*WORK TASK:*
The material below contains a line with "Note 44: [749,427,1042,634]" and a line with "Chart Update: [422,206,683,328]". Copy exactly those two lines and all lines between them.

MATERIAL FOR THE TASK Block Start

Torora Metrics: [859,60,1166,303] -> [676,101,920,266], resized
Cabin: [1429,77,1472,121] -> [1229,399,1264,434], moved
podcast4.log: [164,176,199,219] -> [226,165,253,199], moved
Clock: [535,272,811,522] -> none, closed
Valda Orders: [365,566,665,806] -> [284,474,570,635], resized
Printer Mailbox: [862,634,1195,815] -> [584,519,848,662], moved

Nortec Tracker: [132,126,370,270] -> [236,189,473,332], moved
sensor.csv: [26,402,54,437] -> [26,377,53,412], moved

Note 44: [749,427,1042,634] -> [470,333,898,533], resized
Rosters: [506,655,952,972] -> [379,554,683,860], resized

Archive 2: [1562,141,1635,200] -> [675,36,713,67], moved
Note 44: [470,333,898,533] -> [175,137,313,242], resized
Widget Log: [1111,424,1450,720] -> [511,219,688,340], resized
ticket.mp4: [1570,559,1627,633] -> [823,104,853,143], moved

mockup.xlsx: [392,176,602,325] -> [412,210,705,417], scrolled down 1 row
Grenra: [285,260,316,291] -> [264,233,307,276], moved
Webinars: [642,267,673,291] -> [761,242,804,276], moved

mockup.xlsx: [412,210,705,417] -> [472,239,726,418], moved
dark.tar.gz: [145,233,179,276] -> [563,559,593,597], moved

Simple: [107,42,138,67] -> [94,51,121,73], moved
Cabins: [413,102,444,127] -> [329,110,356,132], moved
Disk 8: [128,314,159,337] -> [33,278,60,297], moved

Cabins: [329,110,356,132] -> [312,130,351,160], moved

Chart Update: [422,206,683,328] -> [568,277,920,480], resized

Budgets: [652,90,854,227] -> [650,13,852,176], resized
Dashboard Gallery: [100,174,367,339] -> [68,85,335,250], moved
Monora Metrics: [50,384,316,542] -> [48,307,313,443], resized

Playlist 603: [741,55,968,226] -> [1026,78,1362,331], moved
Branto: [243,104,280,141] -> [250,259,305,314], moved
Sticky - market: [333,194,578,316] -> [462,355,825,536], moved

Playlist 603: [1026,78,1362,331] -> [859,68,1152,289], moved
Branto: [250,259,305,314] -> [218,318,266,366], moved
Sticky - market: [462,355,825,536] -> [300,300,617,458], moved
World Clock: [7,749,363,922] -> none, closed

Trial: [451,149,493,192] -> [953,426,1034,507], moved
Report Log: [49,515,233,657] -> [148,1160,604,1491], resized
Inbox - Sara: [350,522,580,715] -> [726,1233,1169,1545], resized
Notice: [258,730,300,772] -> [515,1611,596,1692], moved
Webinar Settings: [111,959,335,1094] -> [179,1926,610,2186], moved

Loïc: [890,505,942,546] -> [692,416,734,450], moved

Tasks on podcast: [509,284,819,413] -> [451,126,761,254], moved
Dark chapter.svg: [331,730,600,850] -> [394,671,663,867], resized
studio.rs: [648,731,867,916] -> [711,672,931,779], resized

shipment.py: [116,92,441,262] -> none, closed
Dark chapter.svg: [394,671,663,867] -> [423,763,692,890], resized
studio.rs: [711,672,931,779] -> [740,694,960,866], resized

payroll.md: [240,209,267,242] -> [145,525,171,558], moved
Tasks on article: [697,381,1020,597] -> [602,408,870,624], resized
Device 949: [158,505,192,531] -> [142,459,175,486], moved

MATERIAL FOR THE TASK Block End

*RESPONSE TO THE TASK:*
Note 44: [749,427,1042,634] -> [470,333,898,533], resized
Rosters: [506,655,952,972] -> [379,554,683,860], resized

Archive 2: [1562,141,1635,200] -> [675,36,713,67], moved
Note 44: [470,333,898,533] -> [175,137,313,242], resized
Widget Log: [1111,424,1450,720] -> [511,219,688,340], resized
ticket.mp4: [1570,559,1627,633] -> [823,104,853,143], moved

mockup.xlsx: [392,176,602,325] -> [412,210,705,417], scrolled down 1 row
Grenra: [285,260,316,291] -> [264,233,307,276], moved
Webinars: [642,267,673,291] -> [761,242,804,276], moved

mockup.xlsx: [412,210,705,417] -> [472,239,726,418], moved
dark.tar.gz: [145,233,179,276] -> [563,559,593,597], moved

Simple: [107,42,138,67] -> [94,51,121,73], moved
Cabins: [413,102,444,127] -> [329,110,356,132], moved
Disk 8: [128,314,159,337] -> [33,278,60,297], moved

Cabins: [329,110,356,132] -> [312,130,351,160], moved

Chart Update: [422,206,683,328] -> [568,277,920,480], resized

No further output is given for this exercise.